[Before and after coordinates]
○ ○ ○ ○

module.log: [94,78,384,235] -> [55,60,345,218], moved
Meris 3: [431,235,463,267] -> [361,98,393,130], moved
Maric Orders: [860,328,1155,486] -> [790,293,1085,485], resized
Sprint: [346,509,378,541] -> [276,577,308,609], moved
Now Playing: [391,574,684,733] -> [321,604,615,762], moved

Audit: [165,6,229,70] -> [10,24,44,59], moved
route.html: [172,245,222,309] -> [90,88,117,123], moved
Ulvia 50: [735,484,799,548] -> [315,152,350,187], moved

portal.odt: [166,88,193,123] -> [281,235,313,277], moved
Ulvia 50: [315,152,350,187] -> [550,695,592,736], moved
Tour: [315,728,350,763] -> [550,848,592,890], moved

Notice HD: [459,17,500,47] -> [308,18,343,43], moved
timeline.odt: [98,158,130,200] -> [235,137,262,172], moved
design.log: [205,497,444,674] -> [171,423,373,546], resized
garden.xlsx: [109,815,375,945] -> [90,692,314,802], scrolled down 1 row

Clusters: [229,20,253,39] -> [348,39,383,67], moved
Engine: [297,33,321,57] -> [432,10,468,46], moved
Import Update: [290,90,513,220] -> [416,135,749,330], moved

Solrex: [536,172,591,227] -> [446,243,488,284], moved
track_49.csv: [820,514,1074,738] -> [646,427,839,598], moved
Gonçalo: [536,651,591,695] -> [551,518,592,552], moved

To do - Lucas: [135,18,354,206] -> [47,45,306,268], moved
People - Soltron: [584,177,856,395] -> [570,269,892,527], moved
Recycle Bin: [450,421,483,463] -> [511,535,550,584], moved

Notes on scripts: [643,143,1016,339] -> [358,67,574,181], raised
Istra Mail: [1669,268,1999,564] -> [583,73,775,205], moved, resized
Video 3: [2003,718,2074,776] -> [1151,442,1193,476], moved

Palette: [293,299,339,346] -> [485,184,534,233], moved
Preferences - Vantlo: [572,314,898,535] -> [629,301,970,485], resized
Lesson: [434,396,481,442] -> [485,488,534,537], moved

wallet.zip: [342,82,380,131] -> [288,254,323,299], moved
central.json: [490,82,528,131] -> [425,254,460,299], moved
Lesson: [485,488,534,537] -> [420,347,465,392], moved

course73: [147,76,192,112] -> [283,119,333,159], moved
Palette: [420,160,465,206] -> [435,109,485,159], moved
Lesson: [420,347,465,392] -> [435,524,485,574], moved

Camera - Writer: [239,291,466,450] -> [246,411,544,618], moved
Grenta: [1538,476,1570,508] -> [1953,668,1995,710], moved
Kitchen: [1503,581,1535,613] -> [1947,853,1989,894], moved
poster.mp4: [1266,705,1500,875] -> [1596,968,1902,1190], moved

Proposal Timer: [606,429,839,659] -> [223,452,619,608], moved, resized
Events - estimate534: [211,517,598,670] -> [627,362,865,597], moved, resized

○ ○ ○ ○

*DESCRIPTION OF THE TASK*
Your answer should consist only of the lines from the one that holds "People - Soltron: [584,177,856,395]" to the end of the entries above, both ends included, each repeated exactly.

*REPLY TO THE EXERCISE*
People - Soltron: [584,177,856,395] -> [570,269,892,527], moved
Recycle Bin: [450,421,483,463] -> [511,535,550,584], moved

Notes on scripts: [643,143,1016,339] -> [358,67,574,181], raised
Istra Mail: [1669,268,1999,564] -> [583,73,775,205], moved, resized
Video 3: [2003,718,2074,776] -> [1151,442,1193,476], moved

Palette: [293,299,339,346] -> [485,184,534,233], moved
Preferences - Vantlo: [572,314,898,535] -> [629,301,970,485], resized
Lesson: [434,396,481,442] -> [485,488,534,537], moved

wallet.zip: [342,82,380,131] -> [288,254,323,299], moved
central.json: [490,82,528,131] -> [425,254,460,299], moved
Lesson: [485,488,534,537] -> [420,347,465,392], moved

course73: [147,76,192,112] -> [283,119,333,159], moved
Palette: [420,160,465,206] -> [435,109,485,159], moved
Lesson: [420,347,465,392] -> [435,524,485,574], moved

Camera - Writer: [239,291,466,450] -> [246,411,544,618], moved
Grenta: [1538,476,1570,508] -> [1953,668,1995,710], moved
Kitchen: [1503,581,1535,613] -> [1947,853,1989,894], moved
poster.mp4: [1266,705,1500,875] -> [1596,968,1902,1190], moved

Proposal Timer: [606,429,839,659] -> [223,452,619,608], moved, resized
Events - estimate534: [211,517,598,670] -> [627,362,865,597], moved, resized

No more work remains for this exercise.